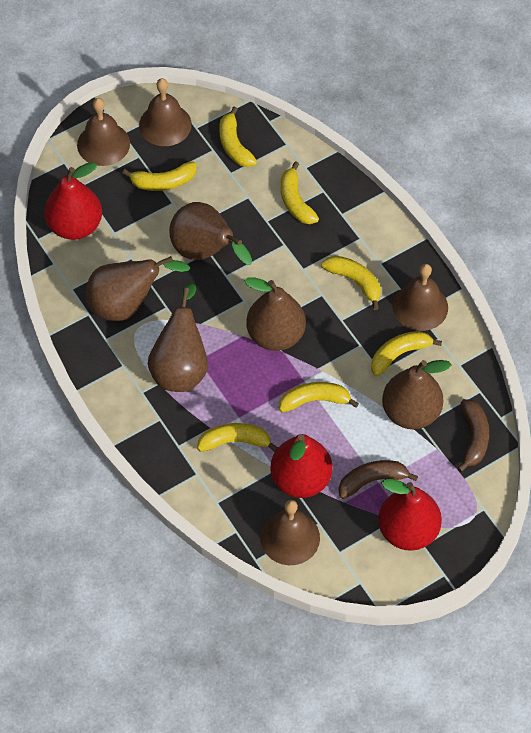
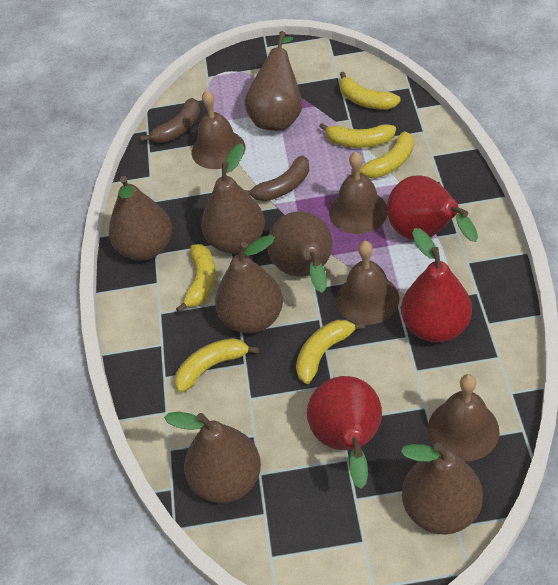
brown pear: [86,256,191,321] [148,283,208,392] [169,202,252,265] [244,277,306,351] [382,360,451,429] = 5 -> [109,176,172,261] [164,412,261,503] [201,143,265,253] [215,235,283,334] [245,31,302,131] [267,211,332,293] [401,443,483,535] = 7
yellow banana: [122,162,196,191] [197,423,278,452] [219,107,257,167] [279,382,359,412] [281,161,319,224] [321,256,381,310] [371,331,442,376] = 7 -> [175,338,259,393] [176,244,216,313] [296,320,365,384] [319,123,396,148] [339,72,401,109] [351,131,414,178] = 6

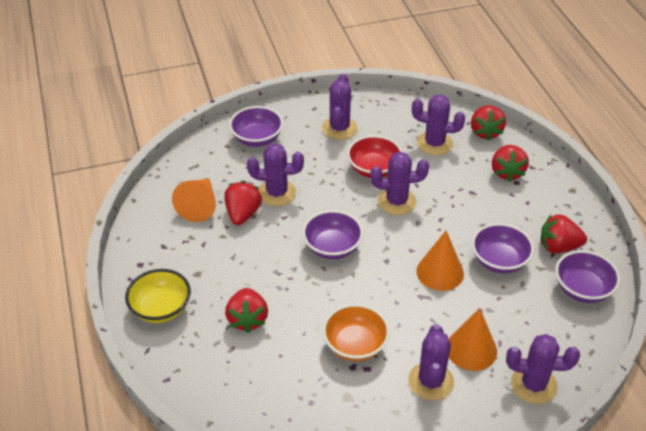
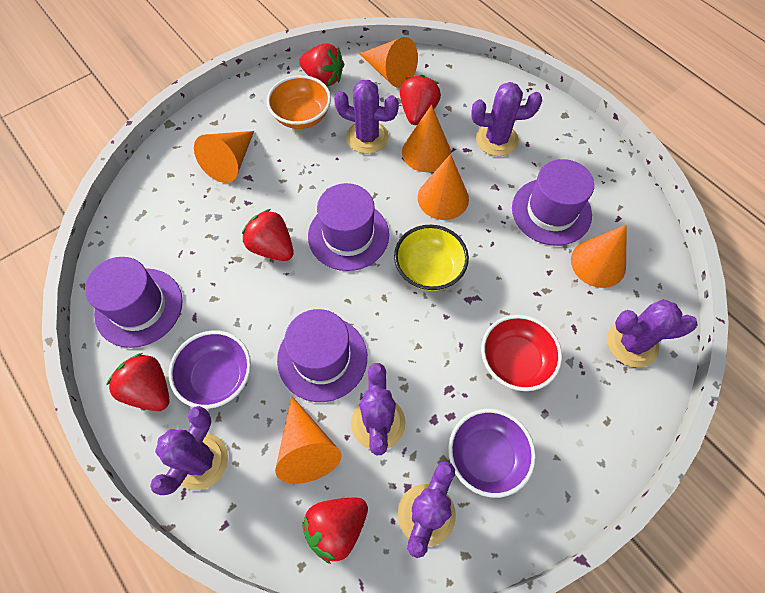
orange cone: [172,179,216,222] [416,231,464,291] [449,308,497,371] = 3 -> [194,131,254,183] [275,396,342,483] [359,37,418,88] [402,105,451,172] [418,154,469,220] [571,225,627,288] = 6
purple bowl: [229,106,283,147] [302,210,363,259] [472,223,534,273] [555,250,620,303] = 4 -> [169,330,251,409] [448,409,536,498] = 2
purple hat: none = 0 -> [85,257,183,348] [277,309,367,402] [308,183,389,271] [512,159,594,246] = 4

# Task to carry out:
Your answer must be an exact copy of every entry, with the pictures left out.

# Output below:
brown pear: [86,256,191,321] [148,283,208,392] [169,202,252,265] [244,277,306,351] [382,360,451,429] = 5 -> [109,176,172,261] [164,412,261,503] [201,143,265,253] [215,235,283,334] [245,31,302,131] [267,211,332,293] [401,443,483,535] = 7
yellow banana: [122,162,196,191] [197,423,278,452] [219,107,257,167] [279,382,359,412] [281,161,319,224] [321,256,381,310] [371,331,442,376] = 7 -> [175,338,259,393] [176,244,216,313] [296,320,365,384] [319,123,396,148] [339,72,401,109] [351,131,414,178] = 6

orange cone: [172,179,216,222] [416,231,464,291] [449,308,497,371] = 3 -> [194,131,254,183] [275,396,342,483] [359,37,418,88] [402,105,451,172] [418,154,469,220] [571,225,627,288] = 6
purple bowl: [229,106,283,147] [302,210,363,259] [472,223,534,273] [555,250,620,303] = 4 -> [169,330,251,409] [448,409,536,498] = 2
purple hat: none = 0 -> [85,257,183,348] [277,309,367,402] [308,183,389,271] [512,159,594,246] = 4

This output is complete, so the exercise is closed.